Directive: Read the material below and tally how many lines hold the word "purple", giving the number and nothing else.

Records to process:
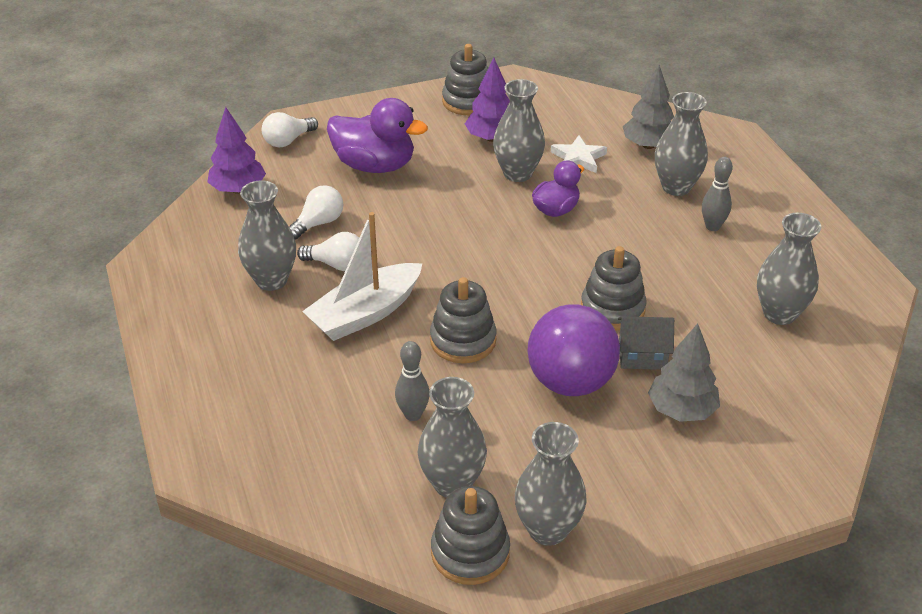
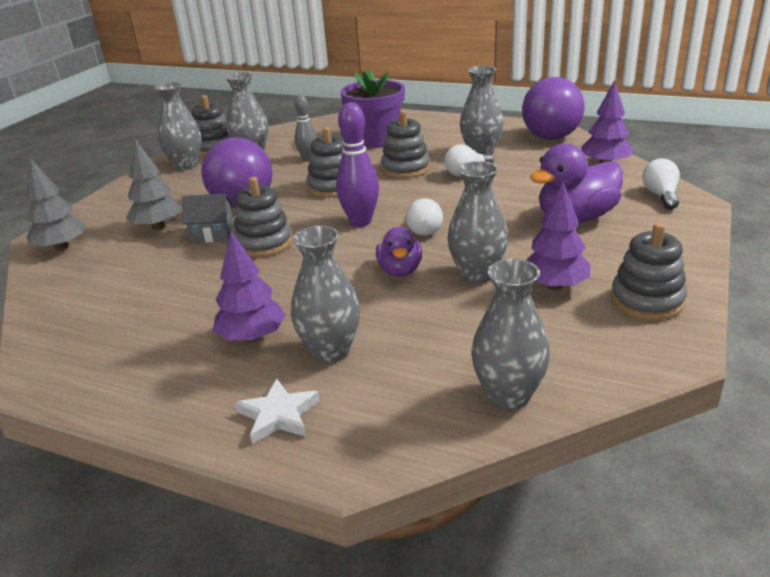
camera: 135 degrees right, 10 degrees down
(181, 250) = (551, 137): none -> purple ball
(300, 390) = (376, 140): none -> purple flower pot
(318, 223) = (523, 179): white light bulb -> white light bulb (423, 229)
(365, 313) = (405, 168): white boat -> grey stacking toy
(510, 274) = (360, 222): none -> purple bowling pin
(578, 158) = (456, 318): white star -> white star (278, 415)
(642, 355) = (212, 234): grey house -> grey house turned 45 degrees clockwise
(648, 145) = (419, 376): grey tree -> grey tree (62, 247)
(712, 226) = (252, 337): grey bowling pin -> purple tree
(779, 313) = (128, 307): grey vase -> grey vase (508, 396)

Result for this exercise: 4